Transcribe word for word the section of the records below that opens with the line containing "P4 pin 1: none -> GND" and closes with the line containing "U2 pin IN+: VRAW -> SIG1"; drop every picture.

[The records]
········
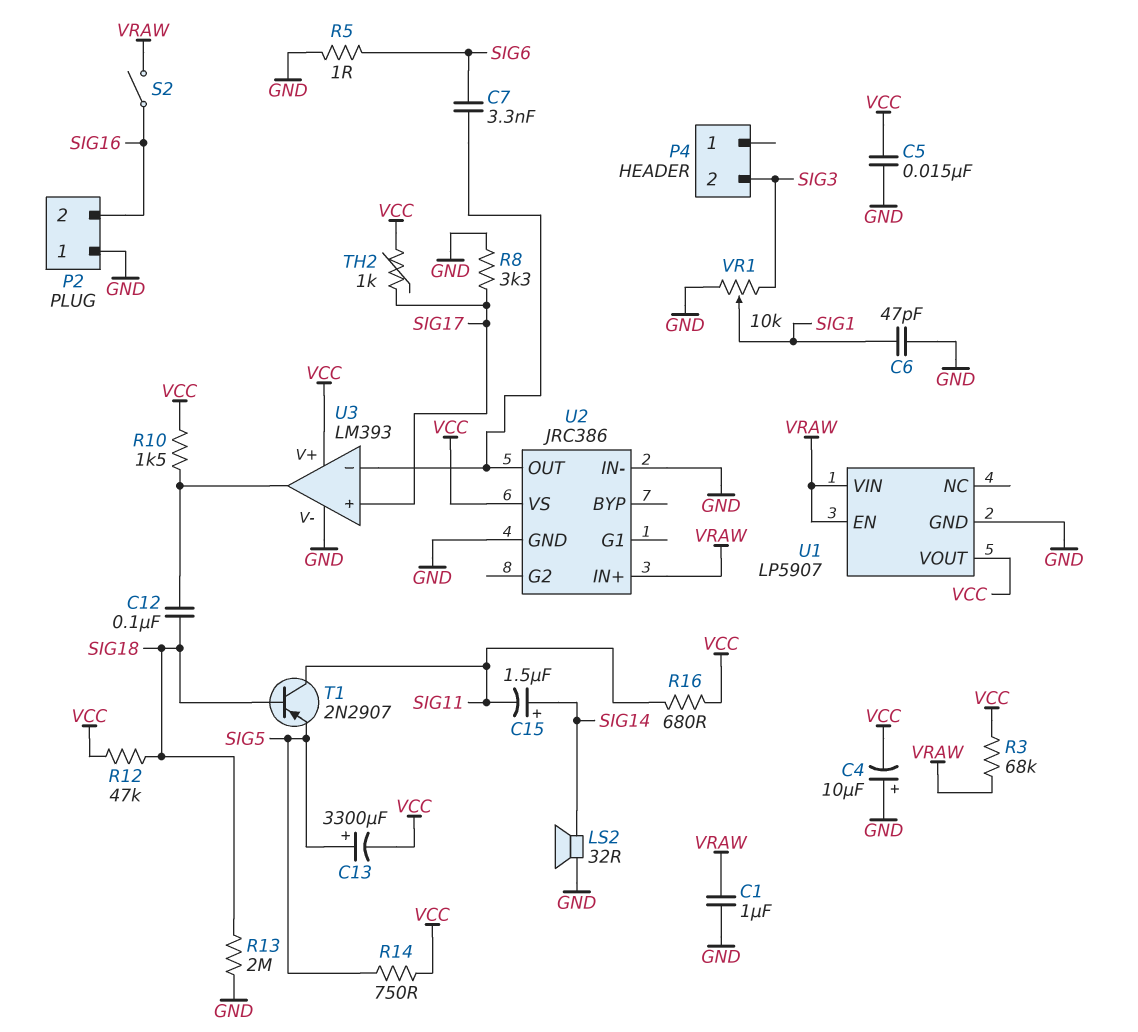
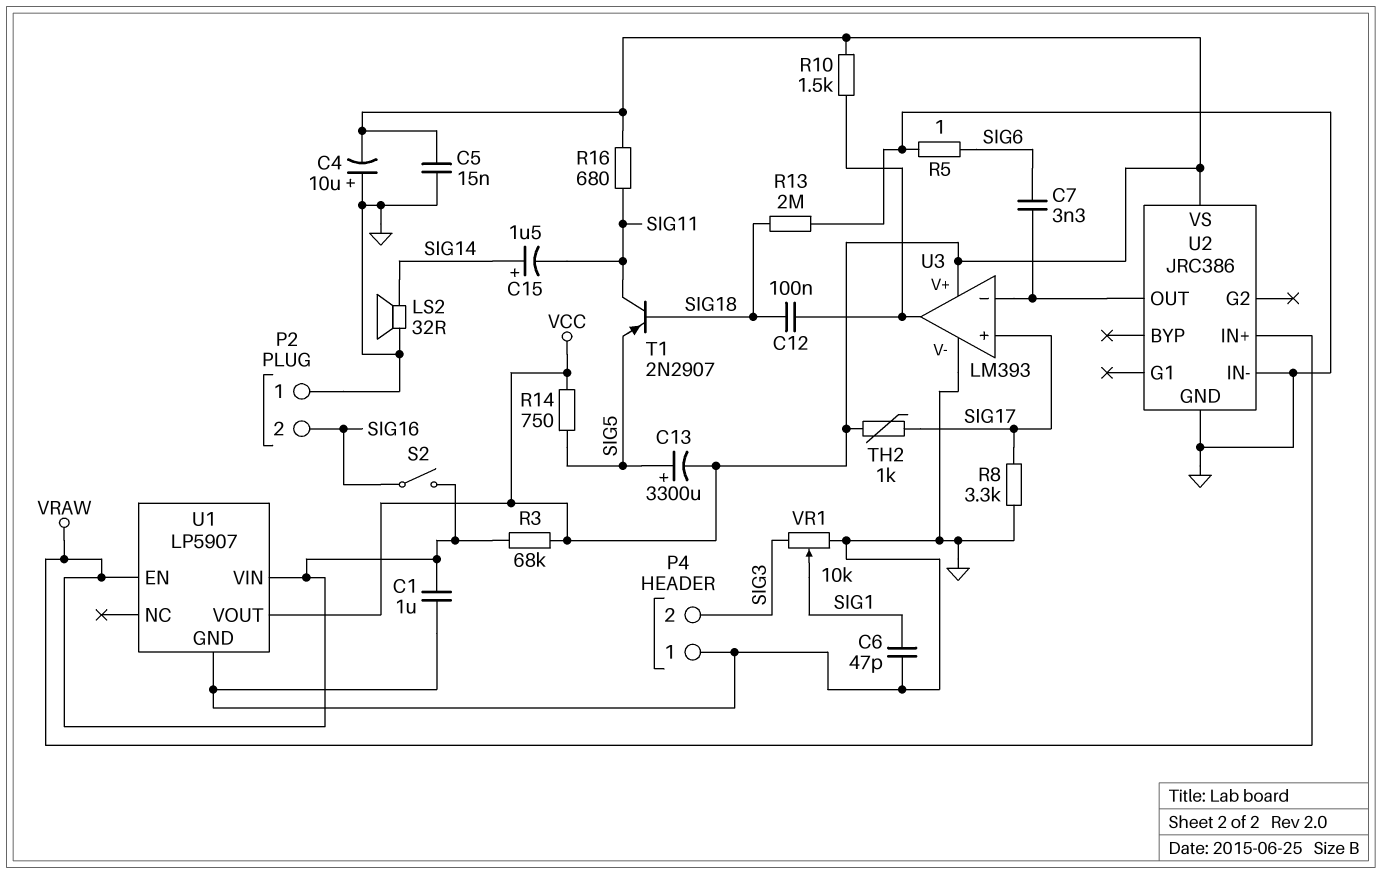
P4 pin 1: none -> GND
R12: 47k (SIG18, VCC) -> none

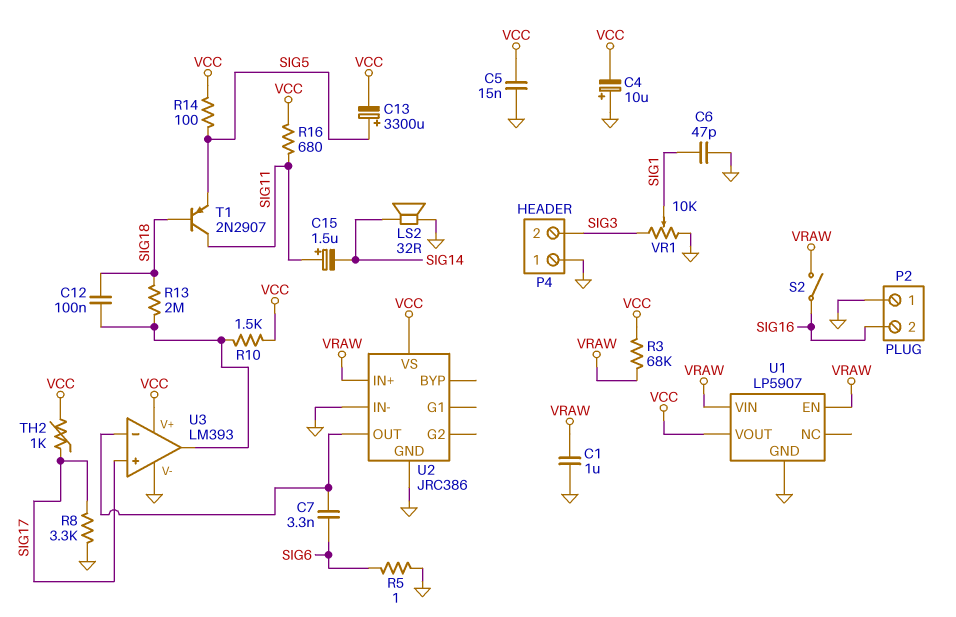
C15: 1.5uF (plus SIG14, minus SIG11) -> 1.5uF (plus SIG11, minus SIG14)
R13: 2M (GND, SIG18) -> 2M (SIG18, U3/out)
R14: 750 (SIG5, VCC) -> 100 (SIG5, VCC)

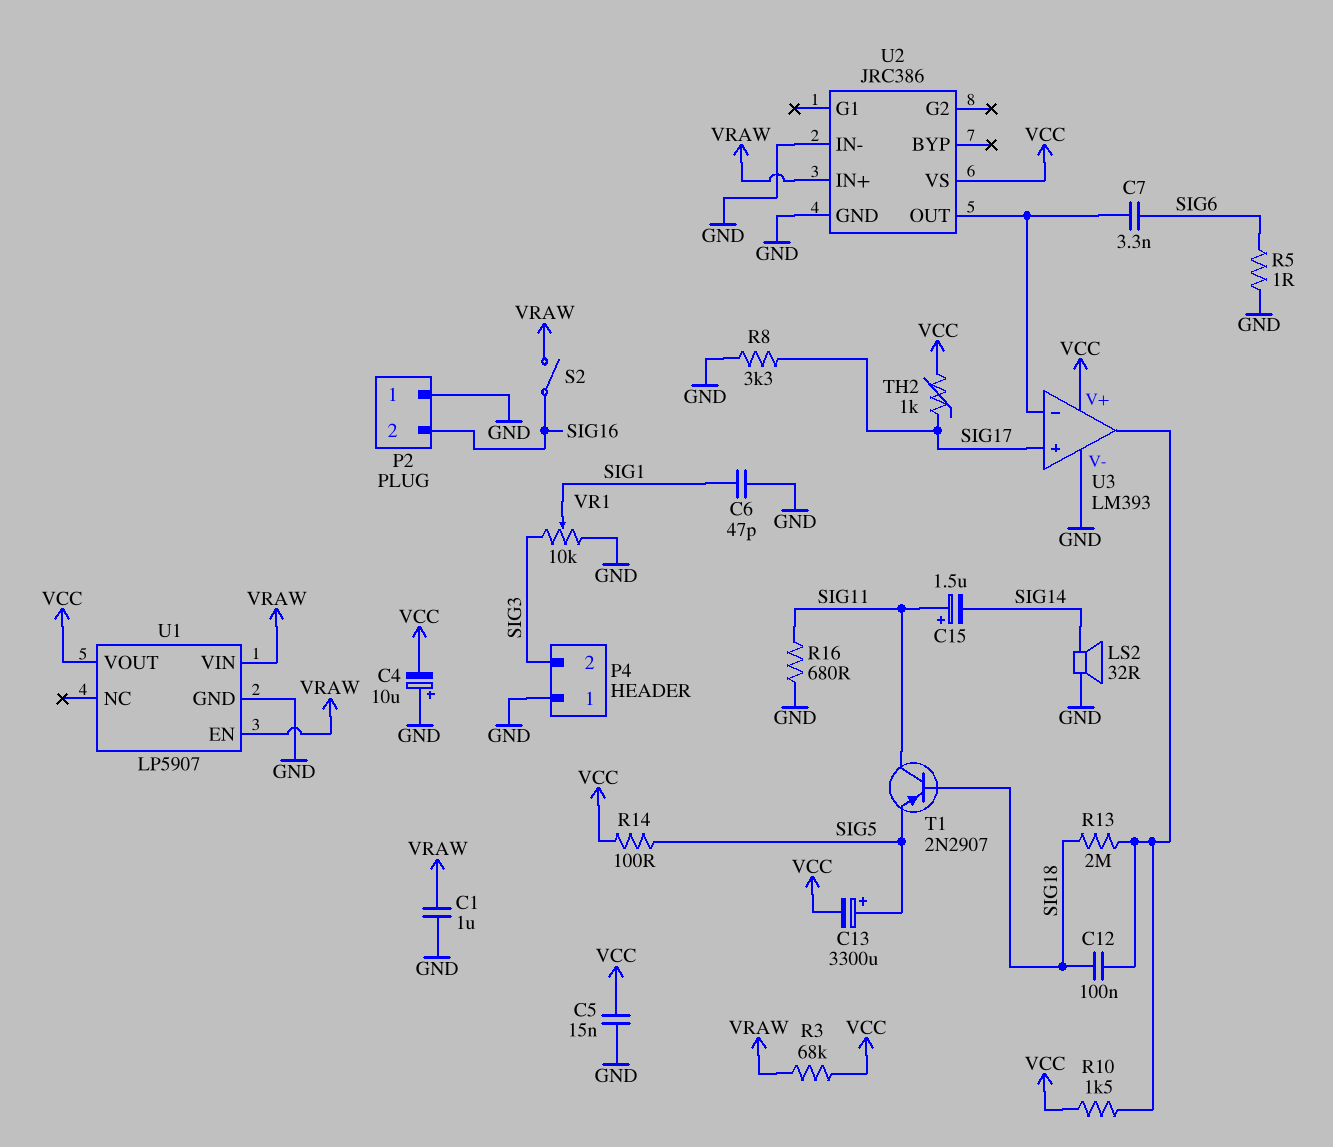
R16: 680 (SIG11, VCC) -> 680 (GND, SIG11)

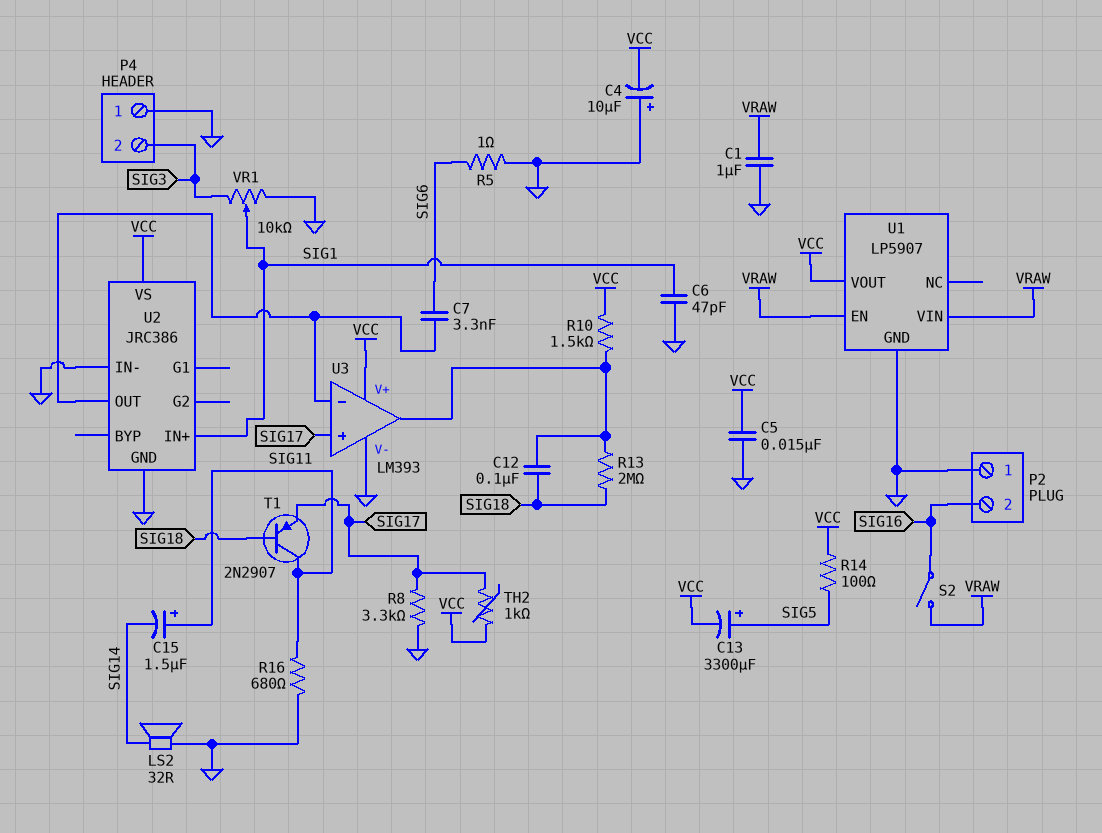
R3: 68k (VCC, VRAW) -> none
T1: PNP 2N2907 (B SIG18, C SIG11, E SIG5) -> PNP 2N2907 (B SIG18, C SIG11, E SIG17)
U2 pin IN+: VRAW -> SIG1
········
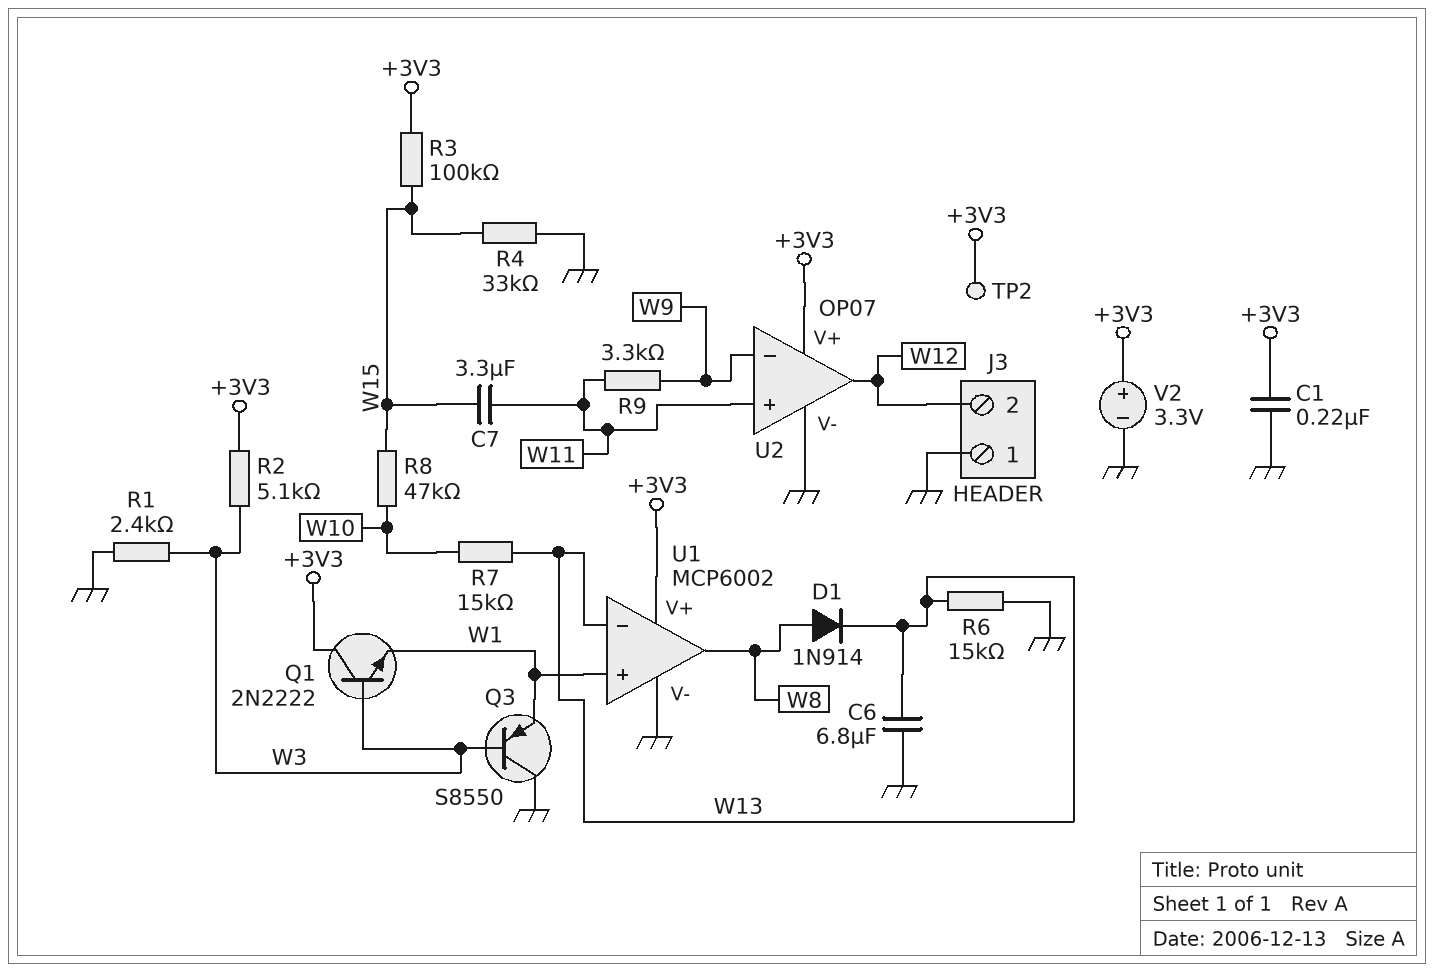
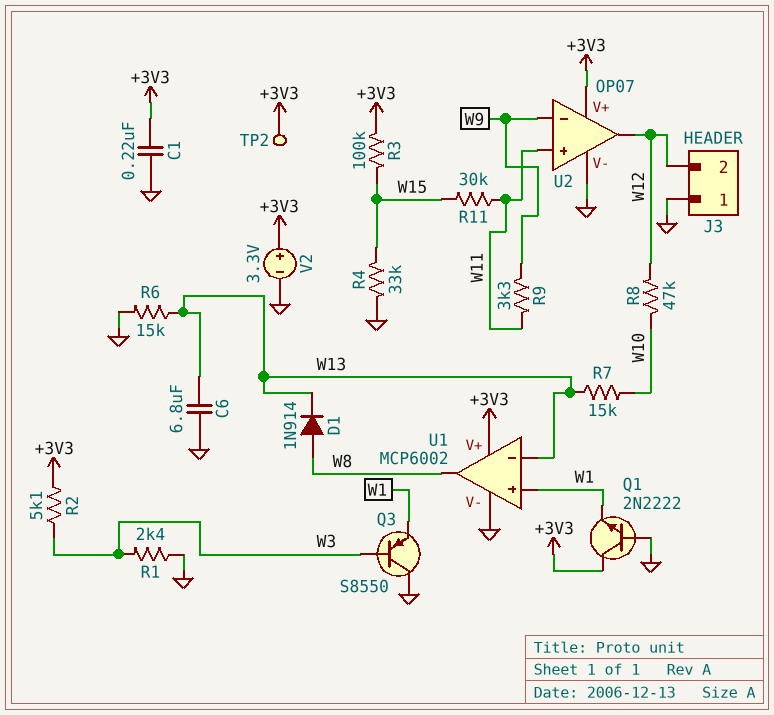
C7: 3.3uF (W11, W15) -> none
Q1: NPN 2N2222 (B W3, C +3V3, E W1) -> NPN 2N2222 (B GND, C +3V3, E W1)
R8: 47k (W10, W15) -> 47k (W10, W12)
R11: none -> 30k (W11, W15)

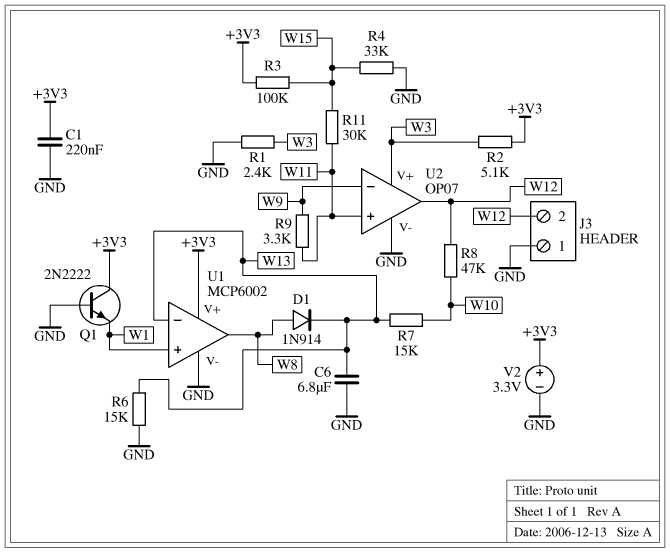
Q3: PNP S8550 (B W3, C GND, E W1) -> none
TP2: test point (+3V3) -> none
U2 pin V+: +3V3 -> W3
········
[Output]
P4 pin 1: none -> GND
R12: 47k (SIG18, VCC) -> none

C15: 1.5uF (plus SIG14, minus SIG11) -> 1.5uF (plus SIG11, minus SIG14)
R13: 2M (GND, SIG18) -> 2M (SIG18, U3/out)
R14: 750 (SIG5, VCC) -> 100 (SIG5, VCC)

R16: 680 (SIG11, VCC) -> 680 (GND, SIG11)

R3: 68k (VCC, VRAW) -> none
T1: PNP 2N2907 (B SIG18, C SIG11, E SIG5) -> PNP 2N2907 (B SIG18, C SIG11, E SIG17)
U2 pin IN+: VRAW -> SIG1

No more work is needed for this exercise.